** START OF Supplied records **
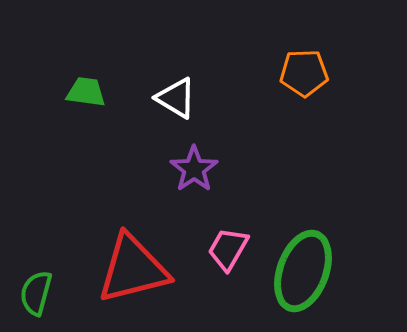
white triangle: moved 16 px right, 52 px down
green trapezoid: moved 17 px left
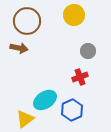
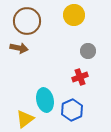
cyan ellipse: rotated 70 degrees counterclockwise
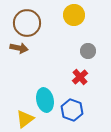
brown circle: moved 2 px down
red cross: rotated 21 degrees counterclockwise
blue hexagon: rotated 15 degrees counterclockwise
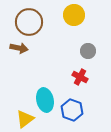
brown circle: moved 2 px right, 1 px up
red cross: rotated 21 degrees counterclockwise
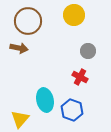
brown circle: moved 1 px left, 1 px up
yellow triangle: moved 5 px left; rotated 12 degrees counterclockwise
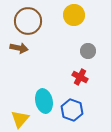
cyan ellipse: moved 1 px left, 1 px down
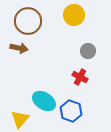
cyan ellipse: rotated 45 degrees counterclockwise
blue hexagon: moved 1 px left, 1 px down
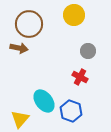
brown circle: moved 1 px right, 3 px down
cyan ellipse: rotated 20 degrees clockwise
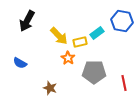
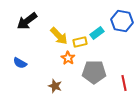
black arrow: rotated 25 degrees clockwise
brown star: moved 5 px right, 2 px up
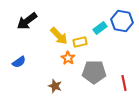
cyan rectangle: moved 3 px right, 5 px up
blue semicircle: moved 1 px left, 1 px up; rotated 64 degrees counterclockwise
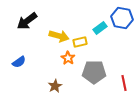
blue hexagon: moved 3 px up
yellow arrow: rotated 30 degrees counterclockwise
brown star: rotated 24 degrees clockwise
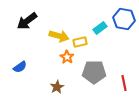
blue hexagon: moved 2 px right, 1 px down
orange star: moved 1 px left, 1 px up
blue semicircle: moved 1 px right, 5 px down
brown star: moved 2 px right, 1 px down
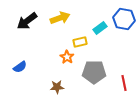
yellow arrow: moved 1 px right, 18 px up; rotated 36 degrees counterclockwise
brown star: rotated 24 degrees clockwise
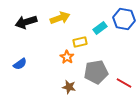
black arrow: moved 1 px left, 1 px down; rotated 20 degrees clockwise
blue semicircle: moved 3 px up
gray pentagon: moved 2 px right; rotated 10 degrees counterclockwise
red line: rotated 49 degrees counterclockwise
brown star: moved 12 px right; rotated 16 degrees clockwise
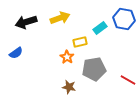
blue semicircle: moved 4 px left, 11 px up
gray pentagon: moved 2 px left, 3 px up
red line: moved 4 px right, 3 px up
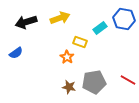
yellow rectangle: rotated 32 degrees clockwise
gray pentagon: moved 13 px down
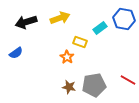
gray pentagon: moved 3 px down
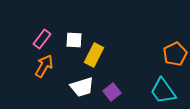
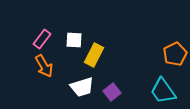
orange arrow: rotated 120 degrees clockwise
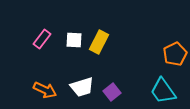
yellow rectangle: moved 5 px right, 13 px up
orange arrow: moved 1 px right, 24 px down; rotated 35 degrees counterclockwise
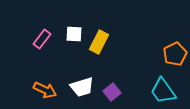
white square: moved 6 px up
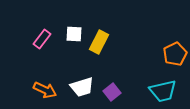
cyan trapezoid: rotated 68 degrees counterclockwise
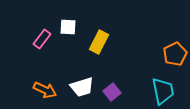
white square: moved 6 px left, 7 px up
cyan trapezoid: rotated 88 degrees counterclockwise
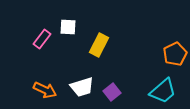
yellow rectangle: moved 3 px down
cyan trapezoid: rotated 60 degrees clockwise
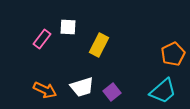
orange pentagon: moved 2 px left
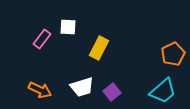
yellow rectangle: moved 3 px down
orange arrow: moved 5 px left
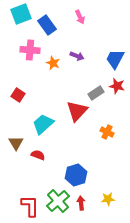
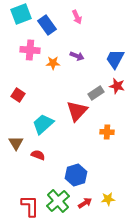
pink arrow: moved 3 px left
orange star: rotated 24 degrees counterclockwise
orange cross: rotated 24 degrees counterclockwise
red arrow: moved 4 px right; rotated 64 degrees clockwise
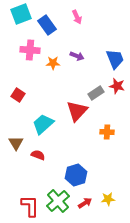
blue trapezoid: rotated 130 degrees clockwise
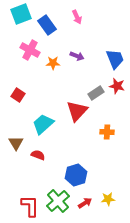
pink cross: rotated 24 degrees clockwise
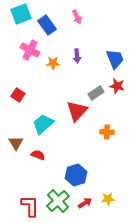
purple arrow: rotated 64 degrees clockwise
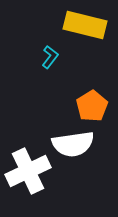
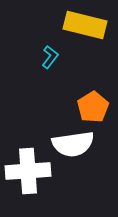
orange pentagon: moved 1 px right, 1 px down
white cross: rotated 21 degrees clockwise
** END OF Supplied records **
## Exercise directions
Repeat all the lines above with every "brown star" swapped for "gold star" and nothing else changed. Leave the pictures out.

## Solution
white triangle: moved 16 px right, 52 px down
green trapezoid: moved 17 px left
cyan ellipse: rotated 70 degrees counterclockwise
brown circle: moved 2 px down
red cross: rotated 21 degrees counterclockwise
blue hexagon: rotated 15 degrees counterclockwise
brown circle: moved 2 px right, 1 px up
red cross: rotated 21 degrees counterclockwise
brown circle: moved 1 px left, 1 px up
yellow triangle: moved 5 px left; rotated 12 degrees counterclockwise
cyan ellipse: moved 1 px left, 1 px down
cyan ellipse: rotated 45 degrees counterclockwise
blue hexagon: moved 1 px left, 1 px down
brown circle: moved 1 px right, 3 px down
cyan ellipse: rotated 20 degrees clockwise
black arrow: rotated 25 degrees clockwise
gold star: moved 5 px right, 2 px up
cyan rectangle: moved 3 px right, 5 px up
blue semicircle: moved 1 px left, 1 px up; rotated 64 degrees counterclockwise
blue hexagon: moved 3 px up
yellow arrow: rotated 30 degrees counterclockwise
gold star: rotated 24 degrees clockwise
blue hexagon: moved 2 px right, 1 px down
orange star: moved 1 px left, 1 px up
blue semicircle: moved 1 px right, 5 px down
gold star: moved 2 px right, 1 px down
yellow arrow: moved 1 px right, 18 px up; rotated 36 degrees counterclockwise
gold star: rotated 24 degrees clockwise
black arrow: moved 1 px left, 1 px down; rotated 20 degrees clockwise
blue semicircle: moved 3 px up
gray pentagon: moved 2 px right; rotated 10 degrees counterclockwise
red line: rotated 49 degrees counterclockwise
gold star: moved 12 px right; rotated 16 degrees clockwise
blue semicircle: moved 4 px left, 11 px up
gray pentagon: moved 2 px left, 3 px up
red line: moved 4 px right, 3 px up
yellow rectangle: rotated 32 degrees clockwise
gray pentagon: moved 13 px down
gray pentagon: moved 3 px down
orange arrow: rotated 120 degrees clockwise
yellow rectangle: moved 5 px right, 13 px up
orange arrow: moved 1 px right, 24 px down; rotated 35 degrees counterclockwise
white square: moved 6 px up
cyan trapezoid: rotated 68 degrees counterclockwise
white square: moved 6 px left, 7 px up
cyan trapezoid: rotated 88 degrees counterclockwise
yellow rectangle: moved 3 px down
cyan trapezoid: rotated 60 degrees clockwise
orange pentagon: moved 2 px left
yellow rectangle: moved 3 px down
orange arrow: moved 5 px left
pink arrow: moved 3 px left
orange star: rotated 24 degrees counterclockwise
orange cross: rotated 24 degrees counterclockwise
red arrow: moved 4 px right; rotated 64 degrees clockwise
blue trapezoid: rotated 130 degrees clockwise
pink cross: rotated 24 degrees clockwise
purple arrow: rotated 64 degrees clockwise
orange pentagon: moved 1 px right, 1 px down
white cross: rotated 21 degrees clockwise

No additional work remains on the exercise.